(Object correspondence data)
....
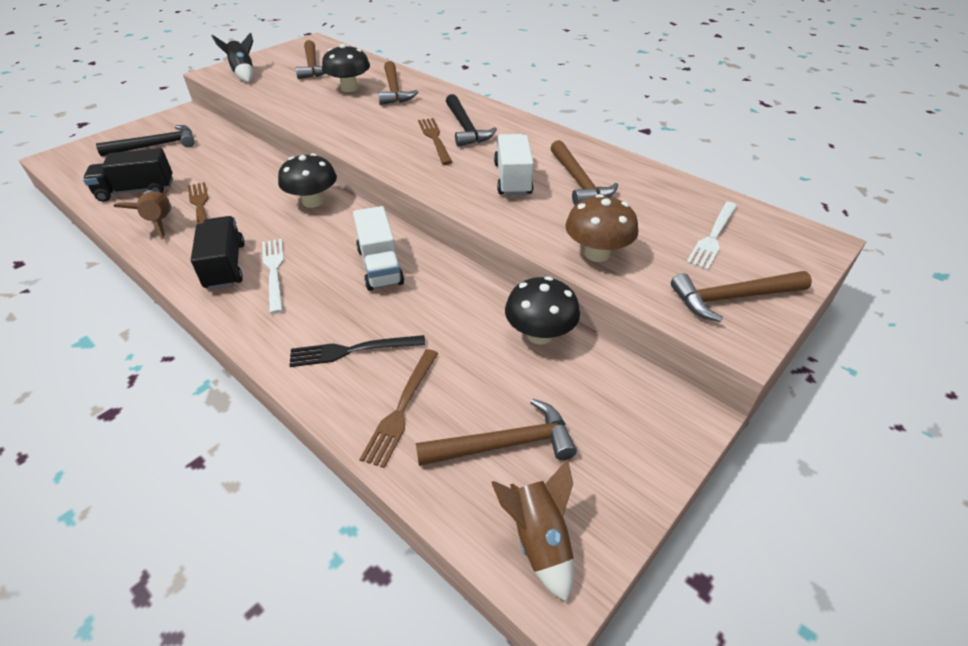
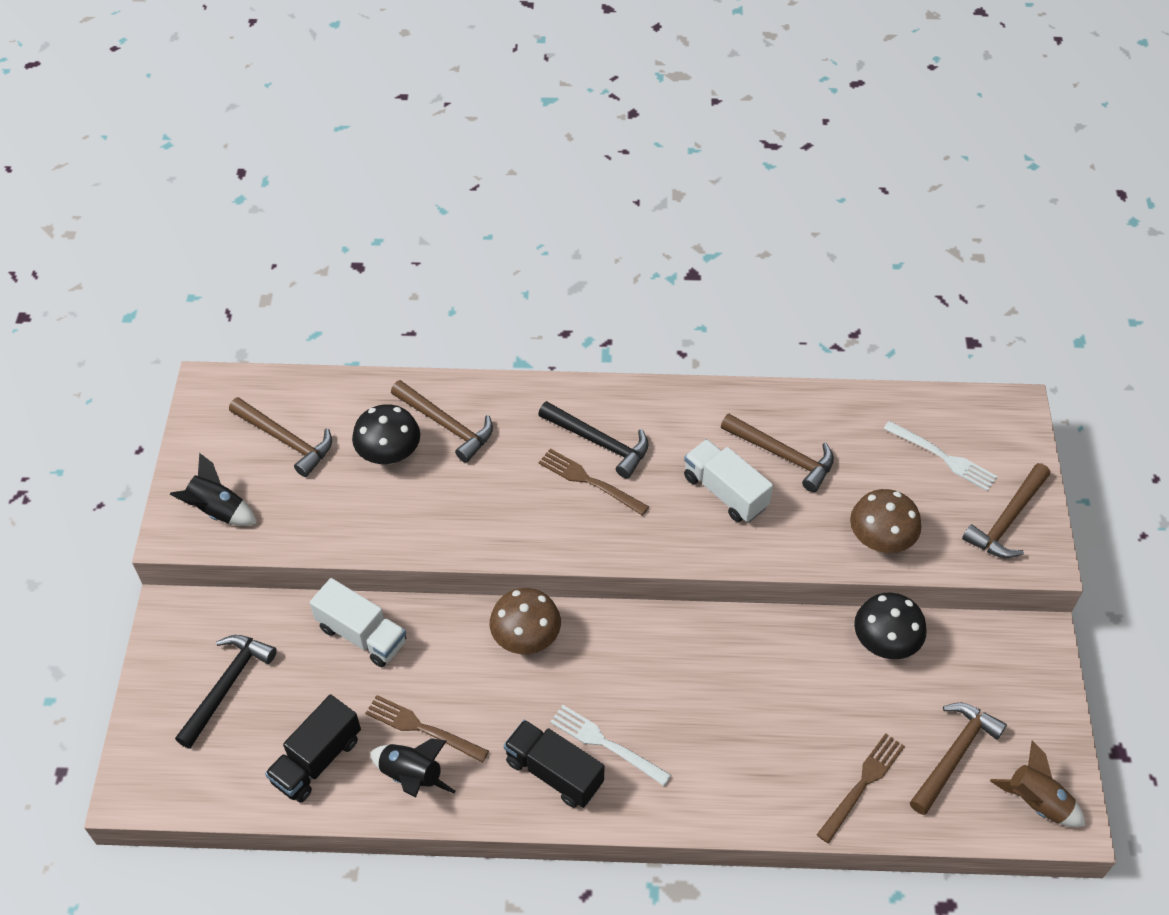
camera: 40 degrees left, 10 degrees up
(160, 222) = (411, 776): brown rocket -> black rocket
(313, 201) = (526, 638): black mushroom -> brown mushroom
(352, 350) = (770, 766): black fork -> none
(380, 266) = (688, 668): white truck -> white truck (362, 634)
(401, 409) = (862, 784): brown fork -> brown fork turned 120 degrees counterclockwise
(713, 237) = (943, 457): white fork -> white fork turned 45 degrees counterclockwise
....
What needs to be done:
Whenever a line in the data holds "fork", copy that line.

Answer space:
(352, 350) = (770, 766): black fork -> none
(401, 409) = (862, 784): brown fork -> brown fork turned 120 degrees counterclockwise
(713, 237) = (943, 457): white fork -> white fork turned 45 degrees counterclockwise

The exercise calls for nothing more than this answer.